**Work to be completed:** Images aside, the whole listing should be written out word for word.

**Information provided:**
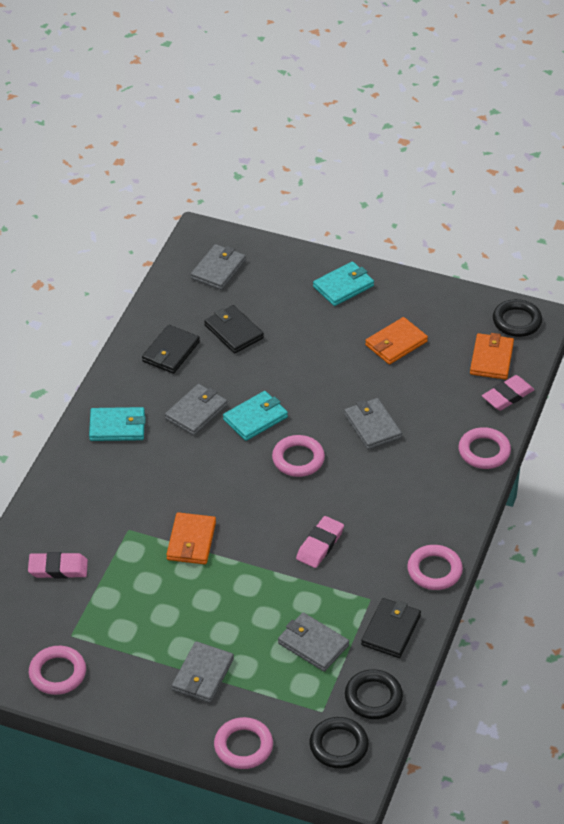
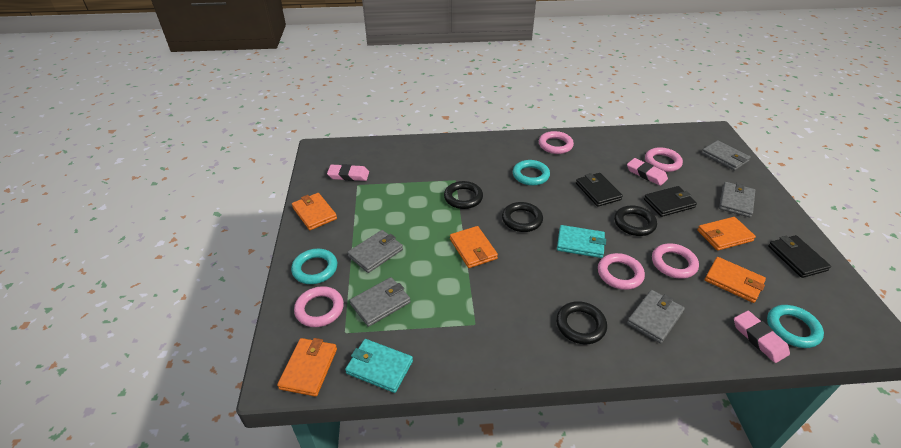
black ring: 3 -> 4
orange wallet: 3 -> 5
turquoise ring: 0 -> 3
turquoise wallet: 3 -> 2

**Result of this task:**
black ring: 3 -> 4
orange wallet: 3 -> 5
turquoise ring: 0 -> 3
turquoise wallet: 3 -> 2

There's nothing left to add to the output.